### [STUDY MATERIAL]
● ● ● ● ● ● ●
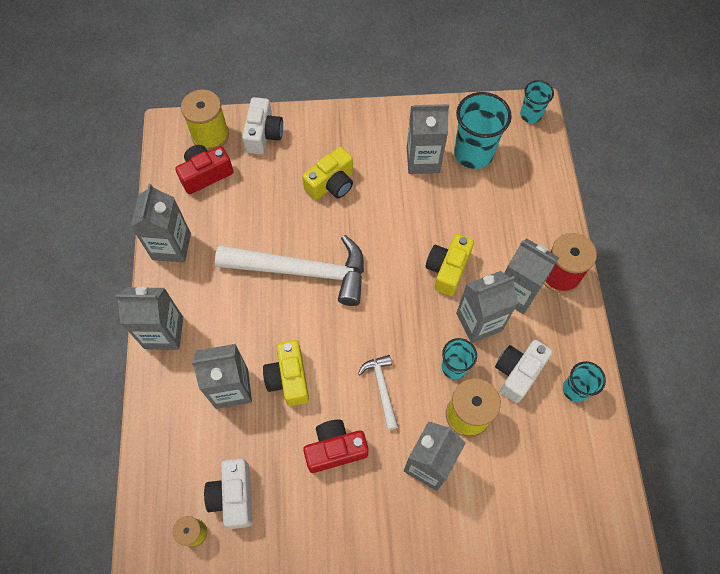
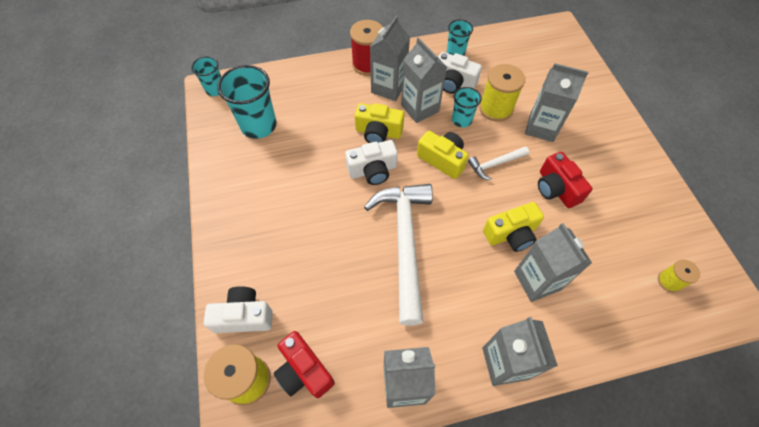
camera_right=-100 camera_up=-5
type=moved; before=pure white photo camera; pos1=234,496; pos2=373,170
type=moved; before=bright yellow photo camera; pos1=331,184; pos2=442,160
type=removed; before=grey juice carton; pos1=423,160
● ● ● ● ● ● ●
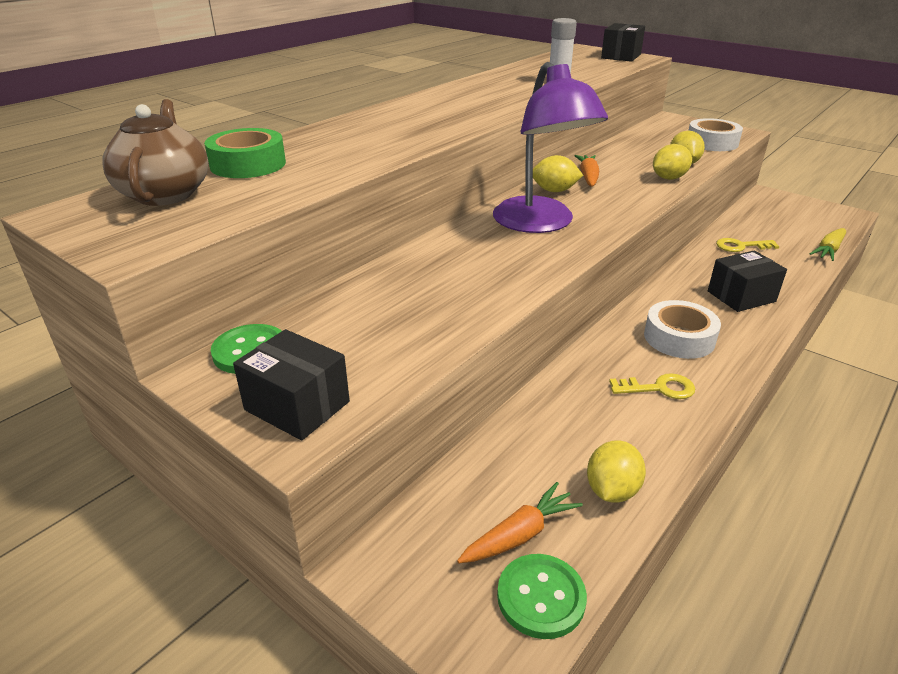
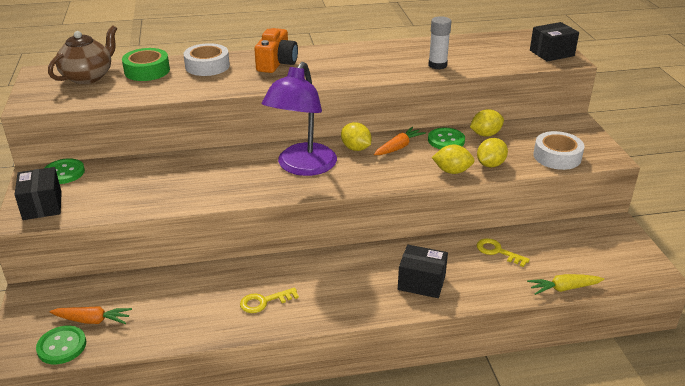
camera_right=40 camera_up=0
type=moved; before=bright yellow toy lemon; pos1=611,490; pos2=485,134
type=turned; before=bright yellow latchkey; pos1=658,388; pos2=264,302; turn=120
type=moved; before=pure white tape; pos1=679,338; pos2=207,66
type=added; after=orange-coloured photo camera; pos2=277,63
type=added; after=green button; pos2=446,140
● ● ● ● ● ● ●
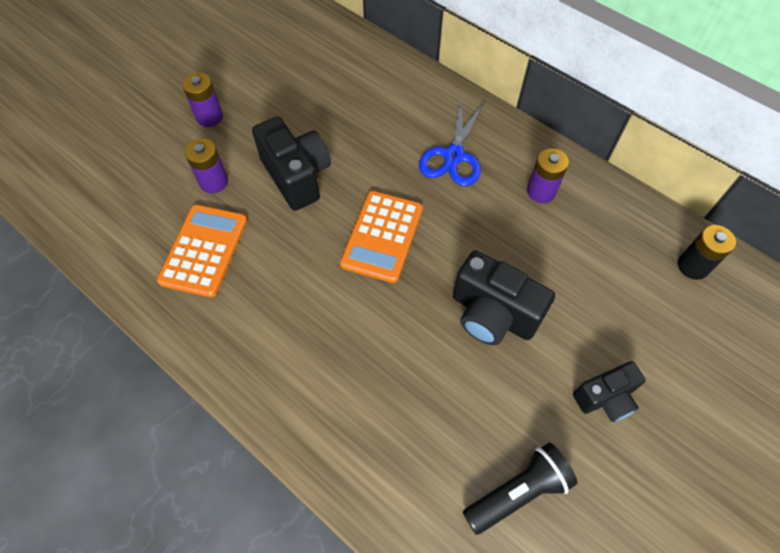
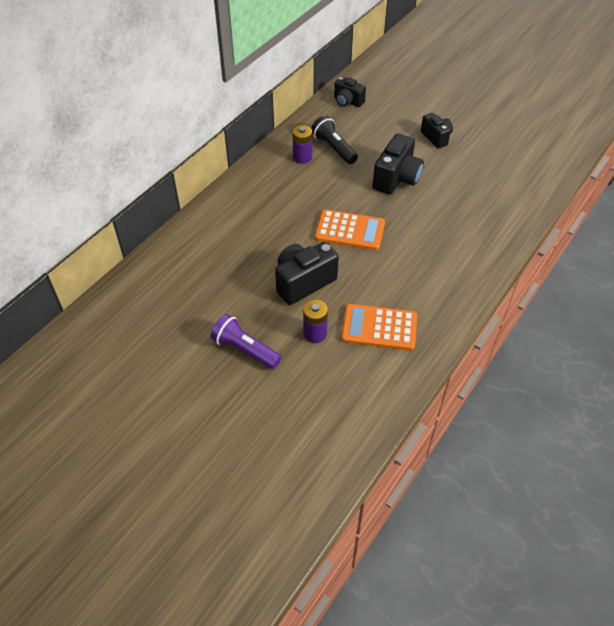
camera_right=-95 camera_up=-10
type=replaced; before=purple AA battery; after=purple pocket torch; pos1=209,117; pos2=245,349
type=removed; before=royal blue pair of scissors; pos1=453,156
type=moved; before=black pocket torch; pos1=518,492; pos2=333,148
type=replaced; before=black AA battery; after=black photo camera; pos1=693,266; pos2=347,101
● ● ● ● ● ● ●
### [REQUIRED ACTION]
Everything above from the line containing "type=moved; before=pure white tape;" through the line containing "type=added; after=green button; pos2=446,140" must be copied exactly. Nothing outside that range belongs in the answer.

### [RESPONSE]
type=moved; before=pure white tape; pos1=679,338; pos2=207,66
type=added; after=orange-coloured photo camera; pos2=277,63
type=added; after=green button; pos2=446,140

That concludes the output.